● **WORK TO BE COMPLETED**
Reproduce the records word for word, from their first line through the line containing "16: (11, 26)", including both of those lines.

● **DATA SHOWN**
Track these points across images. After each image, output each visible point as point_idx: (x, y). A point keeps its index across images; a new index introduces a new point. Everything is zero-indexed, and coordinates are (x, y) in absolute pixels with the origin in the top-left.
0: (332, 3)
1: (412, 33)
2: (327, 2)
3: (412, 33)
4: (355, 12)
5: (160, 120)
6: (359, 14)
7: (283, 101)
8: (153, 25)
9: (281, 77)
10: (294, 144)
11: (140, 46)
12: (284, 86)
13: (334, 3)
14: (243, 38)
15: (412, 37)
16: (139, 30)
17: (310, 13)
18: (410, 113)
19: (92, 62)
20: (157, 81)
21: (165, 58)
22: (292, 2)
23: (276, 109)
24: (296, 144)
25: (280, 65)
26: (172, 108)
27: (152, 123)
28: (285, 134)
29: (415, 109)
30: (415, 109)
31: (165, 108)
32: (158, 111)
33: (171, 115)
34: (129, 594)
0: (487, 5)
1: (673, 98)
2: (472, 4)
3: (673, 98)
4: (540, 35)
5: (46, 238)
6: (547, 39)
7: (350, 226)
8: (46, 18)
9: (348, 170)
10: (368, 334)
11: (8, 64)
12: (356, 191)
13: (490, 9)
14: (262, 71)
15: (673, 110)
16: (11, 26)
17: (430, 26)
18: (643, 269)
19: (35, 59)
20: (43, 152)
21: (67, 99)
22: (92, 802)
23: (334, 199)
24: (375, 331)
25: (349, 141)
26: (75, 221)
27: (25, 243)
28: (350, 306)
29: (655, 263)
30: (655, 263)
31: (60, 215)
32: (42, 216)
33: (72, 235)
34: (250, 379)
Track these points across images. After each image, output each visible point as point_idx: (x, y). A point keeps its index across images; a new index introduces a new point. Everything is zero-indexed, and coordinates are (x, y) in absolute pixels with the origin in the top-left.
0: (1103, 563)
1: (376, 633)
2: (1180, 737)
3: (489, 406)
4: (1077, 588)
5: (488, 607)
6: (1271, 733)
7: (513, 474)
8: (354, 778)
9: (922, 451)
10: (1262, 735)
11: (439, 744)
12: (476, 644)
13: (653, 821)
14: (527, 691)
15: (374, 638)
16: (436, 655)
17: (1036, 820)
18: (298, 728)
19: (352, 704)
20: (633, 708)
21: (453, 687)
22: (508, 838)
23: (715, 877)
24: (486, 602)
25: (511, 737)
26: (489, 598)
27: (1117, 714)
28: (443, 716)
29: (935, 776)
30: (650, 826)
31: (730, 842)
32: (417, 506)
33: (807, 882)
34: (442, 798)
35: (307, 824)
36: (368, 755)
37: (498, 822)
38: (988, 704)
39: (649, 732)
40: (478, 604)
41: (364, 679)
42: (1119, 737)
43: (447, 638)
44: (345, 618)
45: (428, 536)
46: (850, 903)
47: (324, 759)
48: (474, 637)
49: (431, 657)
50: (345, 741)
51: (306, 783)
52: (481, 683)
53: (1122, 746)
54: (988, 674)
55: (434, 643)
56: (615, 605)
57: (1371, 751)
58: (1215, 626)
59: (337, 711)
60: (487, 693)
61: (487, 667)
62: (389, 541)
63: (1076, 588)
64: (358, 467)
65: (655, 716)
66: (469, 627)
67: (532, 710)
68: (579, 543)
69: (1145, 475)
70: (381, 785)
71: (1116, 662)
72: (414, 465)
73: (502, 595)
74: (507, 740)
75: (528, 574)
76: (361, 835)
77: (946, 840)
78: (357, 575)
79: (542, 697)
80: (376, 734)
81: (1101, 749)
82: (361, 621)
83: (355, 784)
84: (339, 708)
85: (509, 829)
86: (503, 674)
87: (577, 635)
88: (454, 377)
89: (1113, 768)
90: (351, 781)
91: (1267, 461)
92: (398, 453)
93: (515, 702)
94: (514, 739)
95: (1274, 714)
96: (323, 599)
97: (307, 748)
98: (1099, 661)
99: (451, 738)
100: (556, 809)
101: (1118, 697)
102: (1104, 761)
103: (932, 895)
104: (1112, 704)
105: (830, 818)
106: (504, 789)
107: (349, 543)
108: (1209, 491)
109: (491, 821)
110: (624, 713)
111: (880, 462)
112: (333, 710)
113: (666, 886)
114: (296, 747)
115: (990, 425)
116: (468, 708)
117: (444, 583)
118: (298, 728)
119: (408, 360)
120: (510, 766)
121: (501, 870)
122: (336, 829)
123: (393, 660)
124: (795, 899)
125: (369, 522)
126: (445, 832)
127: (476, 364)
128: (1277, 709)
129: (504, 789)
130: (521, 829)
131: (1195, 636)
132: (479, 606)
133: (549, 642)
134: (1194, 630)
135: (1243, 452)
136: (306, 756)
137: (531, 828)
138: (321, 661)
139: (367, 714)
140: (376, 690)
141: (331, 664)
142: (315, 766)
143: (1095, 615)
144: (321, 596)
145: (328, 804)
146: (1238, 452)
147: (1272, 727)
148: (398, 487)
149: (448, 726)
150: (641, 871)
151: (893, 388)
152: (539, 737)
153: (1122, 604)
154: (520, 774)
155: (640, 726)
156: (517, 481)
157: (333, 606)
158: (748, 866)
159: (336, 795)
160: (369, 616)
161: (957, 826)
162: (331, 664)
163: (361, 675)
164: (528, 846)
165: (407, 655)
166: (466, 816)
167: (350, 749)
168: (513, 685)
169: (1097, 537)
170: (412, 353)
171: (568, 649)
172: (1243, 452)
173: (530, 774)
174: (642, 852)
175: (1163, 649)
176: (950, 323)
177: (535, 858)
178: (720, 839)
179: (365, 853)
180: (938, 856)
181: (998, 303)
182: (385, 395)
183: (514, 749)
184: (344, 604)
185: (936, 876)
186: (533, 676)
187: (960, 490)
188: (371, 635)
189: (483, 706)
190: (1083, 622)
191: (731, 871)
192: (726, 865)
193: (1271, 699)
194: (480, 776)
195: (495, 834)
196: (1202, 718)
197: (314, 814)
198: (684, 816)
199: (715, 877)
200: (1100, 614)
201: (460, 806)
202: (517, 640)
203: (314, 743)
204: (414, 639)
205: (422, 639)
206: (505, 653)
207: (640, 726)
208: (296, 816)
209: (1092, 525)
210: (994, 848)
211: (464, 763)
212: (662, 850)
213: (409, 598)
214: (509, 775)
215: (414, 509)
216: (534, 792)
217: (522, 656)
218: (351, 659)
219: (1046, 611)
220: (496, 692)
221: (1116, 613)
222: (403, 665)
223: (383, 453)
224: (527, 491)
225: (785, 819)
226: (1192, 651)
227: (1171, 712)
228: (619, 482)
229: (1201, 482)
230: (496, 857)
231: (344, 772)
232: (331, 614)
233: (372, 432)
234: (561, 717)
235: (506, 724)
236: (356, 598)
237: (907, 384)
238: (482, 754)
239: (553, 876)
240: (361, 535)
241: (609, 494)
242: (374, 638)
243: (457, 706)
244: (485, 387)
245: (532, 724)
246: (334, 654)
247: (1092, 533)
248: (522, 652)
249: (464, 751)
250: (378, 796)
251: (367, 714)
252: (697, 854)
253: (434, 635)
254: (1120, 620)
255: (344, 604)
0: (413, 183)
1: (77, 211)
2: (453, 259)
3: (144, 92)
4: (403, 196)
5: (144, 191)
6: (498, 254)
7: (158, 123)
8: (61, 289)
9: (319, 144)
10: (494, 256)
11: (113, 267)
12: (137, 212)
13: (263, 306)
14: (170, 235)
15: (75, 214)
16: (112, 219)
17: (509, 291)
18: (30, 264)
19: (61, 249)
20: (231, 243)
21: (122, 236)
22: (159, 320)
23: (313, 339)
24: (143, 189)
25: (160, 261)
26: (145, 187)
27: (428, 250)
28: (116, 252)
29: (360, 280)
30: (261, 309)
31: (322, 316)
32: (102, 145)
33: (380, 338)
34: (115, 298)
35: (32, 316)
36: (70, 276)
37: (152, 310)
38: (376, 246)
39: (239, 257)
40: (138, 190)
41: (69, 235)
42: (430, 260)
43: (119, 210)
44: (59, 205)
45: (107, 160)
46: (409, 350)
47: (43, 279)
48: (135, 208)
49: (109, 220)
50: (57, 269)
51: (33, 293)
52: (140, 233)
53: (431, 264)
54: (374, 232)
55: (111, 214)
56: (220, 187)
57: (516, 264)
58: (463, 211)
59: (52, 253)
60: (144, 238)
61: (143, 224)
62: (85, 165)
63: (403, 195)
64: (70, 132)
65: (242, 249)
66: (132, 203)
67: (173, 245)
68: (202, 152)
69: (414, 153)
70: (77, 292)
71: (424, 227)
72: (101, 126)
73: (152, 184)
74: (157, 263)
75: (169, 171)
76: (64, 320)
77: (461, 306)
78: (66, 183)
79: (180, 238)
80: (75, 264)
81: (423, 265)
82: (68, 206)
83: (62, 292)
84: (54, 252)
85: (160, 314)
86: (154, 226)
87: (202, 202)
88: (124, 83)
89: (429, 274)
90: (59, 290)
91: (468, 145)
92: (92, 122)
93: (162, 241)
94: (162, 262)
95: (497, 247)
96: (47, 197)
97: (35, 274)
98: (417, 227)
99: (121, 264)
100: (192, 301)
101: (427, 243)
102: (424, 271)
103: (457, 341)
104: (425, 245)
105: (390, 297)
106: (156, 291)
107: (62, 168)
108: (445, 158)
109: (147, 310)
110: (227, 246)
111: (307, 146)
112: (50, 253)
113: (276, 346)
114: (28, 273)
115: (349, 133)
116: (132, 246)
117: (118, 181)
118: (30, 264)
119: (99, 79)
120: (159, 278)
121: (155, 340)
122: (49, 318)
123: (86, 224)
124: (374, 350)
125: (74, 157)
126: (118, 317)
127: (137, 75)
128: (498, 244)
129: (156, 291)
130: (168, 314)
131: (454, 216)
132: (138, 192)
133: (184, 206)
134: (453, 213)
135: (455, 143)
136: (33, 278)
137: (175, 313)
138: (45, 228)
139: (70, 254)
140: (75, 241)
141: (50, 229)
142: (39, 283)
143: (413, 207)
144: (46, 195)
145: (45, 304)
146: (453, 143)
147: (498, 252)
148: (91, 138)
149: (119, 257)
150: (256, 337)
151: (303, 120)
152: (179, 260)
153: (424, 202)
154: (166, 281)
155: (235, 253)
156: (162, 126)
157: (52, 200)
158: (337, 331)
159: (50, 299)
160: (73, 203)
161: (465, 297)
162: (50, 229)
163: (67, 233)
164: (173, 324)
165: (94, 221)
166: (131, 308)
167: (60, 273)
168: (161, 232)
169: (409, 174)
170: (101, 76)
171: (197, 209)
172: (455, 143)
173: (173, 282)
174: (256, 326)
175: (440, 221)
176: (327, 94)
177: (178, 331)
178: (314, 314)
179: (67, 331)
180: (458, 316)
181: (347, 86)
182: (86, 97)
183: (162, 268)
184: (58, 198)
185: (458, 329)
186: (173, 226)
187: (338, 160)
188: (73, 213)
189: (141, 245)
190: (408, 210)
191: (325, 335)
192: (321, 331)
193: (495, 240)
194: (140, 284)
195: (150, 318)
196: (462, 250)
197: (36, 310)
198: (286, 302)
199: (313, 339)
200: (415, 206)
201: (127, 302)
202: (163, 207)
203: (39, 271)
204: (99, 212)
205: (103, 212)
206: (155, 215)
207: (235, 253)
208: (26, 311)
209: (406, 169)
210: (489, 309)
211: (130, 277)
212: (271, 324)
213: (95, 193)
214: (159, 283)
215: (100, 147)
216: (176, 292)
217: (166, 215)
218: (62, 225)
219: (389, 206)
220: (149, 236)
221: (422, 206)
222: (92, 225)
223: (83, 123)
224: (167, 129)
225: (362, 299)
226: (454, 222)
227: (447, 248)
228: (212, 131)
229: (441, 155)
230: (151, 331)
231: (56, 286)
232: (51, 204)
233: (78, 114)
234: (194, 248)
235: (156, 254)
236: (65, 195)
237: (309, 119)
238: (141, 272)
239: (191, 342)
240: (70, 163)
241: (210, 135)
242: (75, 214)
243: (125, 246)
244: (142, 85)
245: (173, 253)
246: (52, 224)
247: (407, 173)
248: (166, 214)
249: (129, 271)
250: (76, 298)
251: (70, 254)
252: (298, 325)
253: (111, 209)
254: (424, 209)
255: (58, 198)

● **COMPLETED TASK**
Track these points across images. After each image, output each visible point as point_idx: (x, y). A point keeps its index across images; a new index introduces a new point. Everything is zero-indexed, and coordinates are (x, y) in absolute pixels with the origin in the top-left.
0: (332, 3)
1: (412, 33)
2: (327, 2)
3: (412, 33)
4: (355, 12)
5: (160, 120)
6: (359, 14)
7: (283, 101)
8: (153, 25)
9: (281, 77)
10: (294, 144)
11: (140, 46)
12: (284, 86)
13: (334, 3)
14: (243, 38)
15: (412, 37)
16: (139, 30)
17: (310, 13)
18: (410, 113)
19: (92, 62)
20: (157, 81)
21: (165, 58)
22: (292, 2)
23: (276, 109)
24: (296, 144)
25: (280, 65)
26: (172, 108)
27: (152, 123)
28: (285, 134)
29: (415, 109)
30: (415, 109)
31: (165, 108)
32: (158, 111)
33: (171, 115)
34: (129, 594)
0: (487, 5)
1: (673, 98)
2: (472, 4)
3: (673, 98)
4: (540, 35)
5: (46, 238)
6: (547, 39)
7: (350, 226)
8: (46, 18)
9: (348, 170)
10: (368, 334)
11: (8, 64)
12: (356, 191)
13: (490, 9)
14: (262, 71)
15: (673, 110)
16: (11, 26)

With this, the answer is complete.